[Stored items]
───
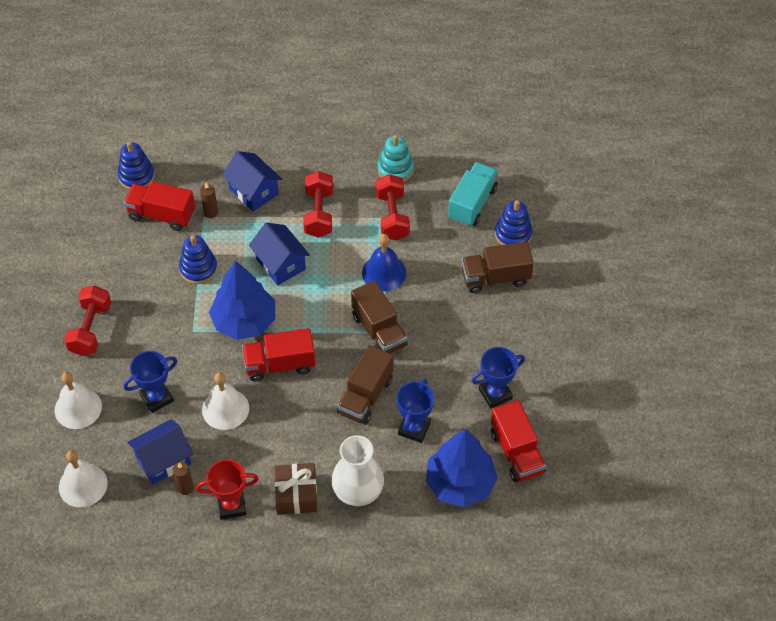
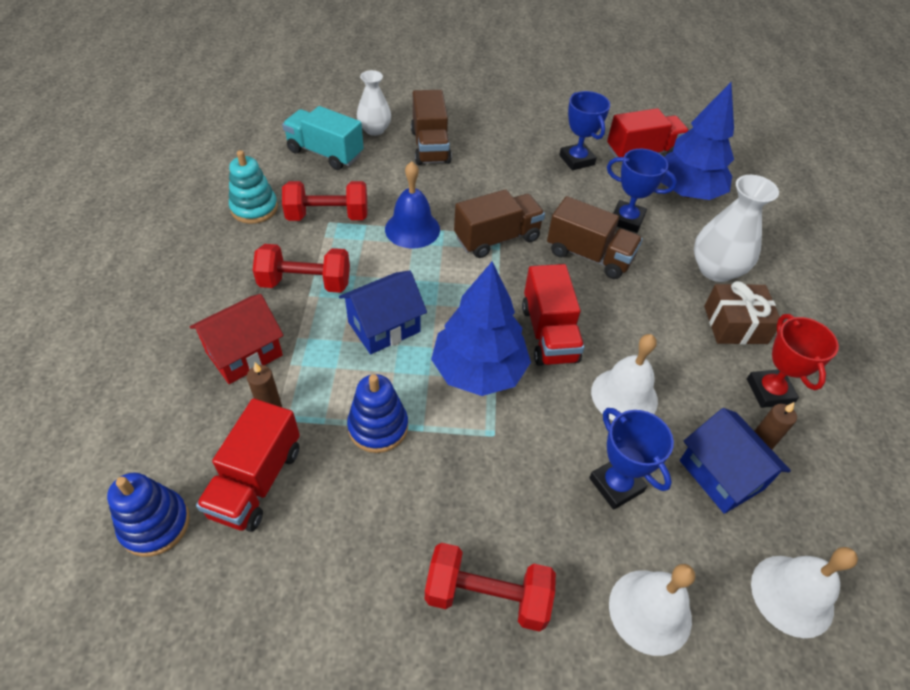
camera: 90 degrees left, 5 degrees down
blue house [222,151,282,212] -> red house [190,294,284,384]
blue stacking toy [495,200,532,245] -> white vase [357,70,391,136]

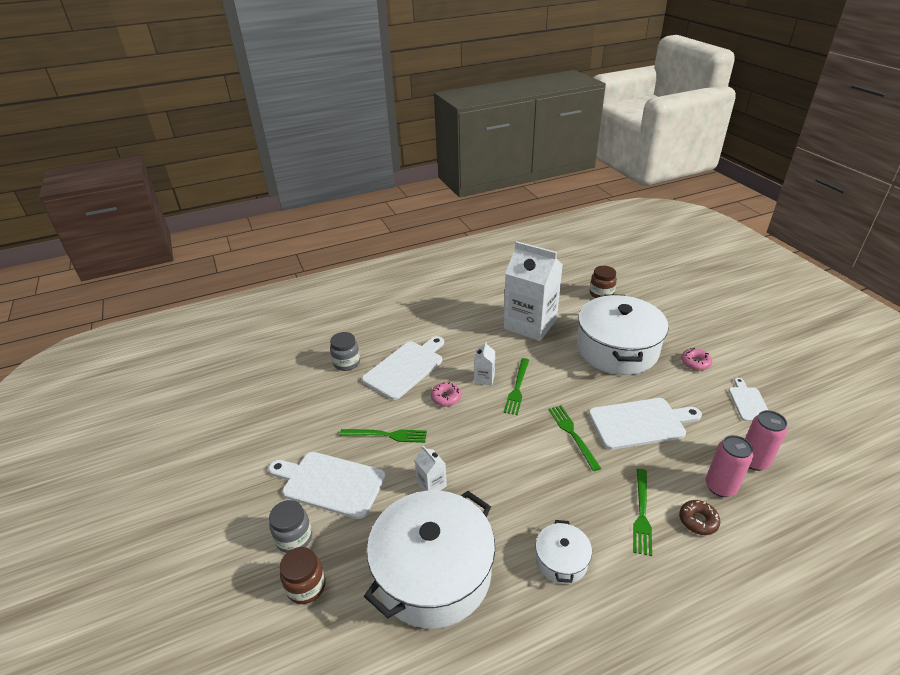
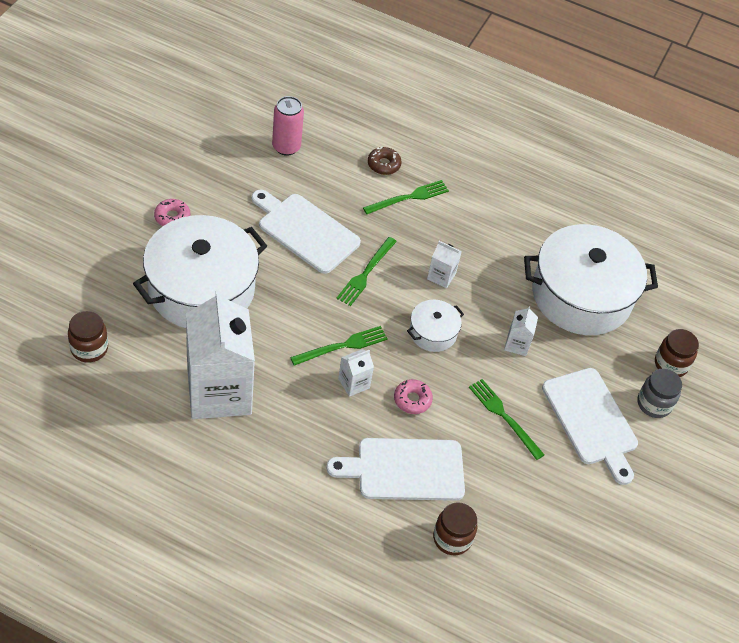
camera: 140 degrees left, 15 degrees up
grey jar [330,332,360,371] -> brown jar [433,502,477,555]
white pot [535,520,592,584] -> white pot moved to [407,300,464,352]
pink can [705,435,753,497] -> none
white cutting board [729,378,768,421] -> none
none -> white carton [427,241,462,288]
───
**Written task**. Quote, word for word, every line starting at the one that contains "grey jar [330,332,360,371]" and ending with the final line of the entries.

**Written response**.
grey jar [330,332,360,371] -> brown jar [433,502,477,555]
white pot [535,520,592,584] -> white pot moved to [407,300,464,352]
pink can [705,435,753,497] -> none
white cutting board [729,378,768,421] -> none
none -> white carton [427,241,462,288]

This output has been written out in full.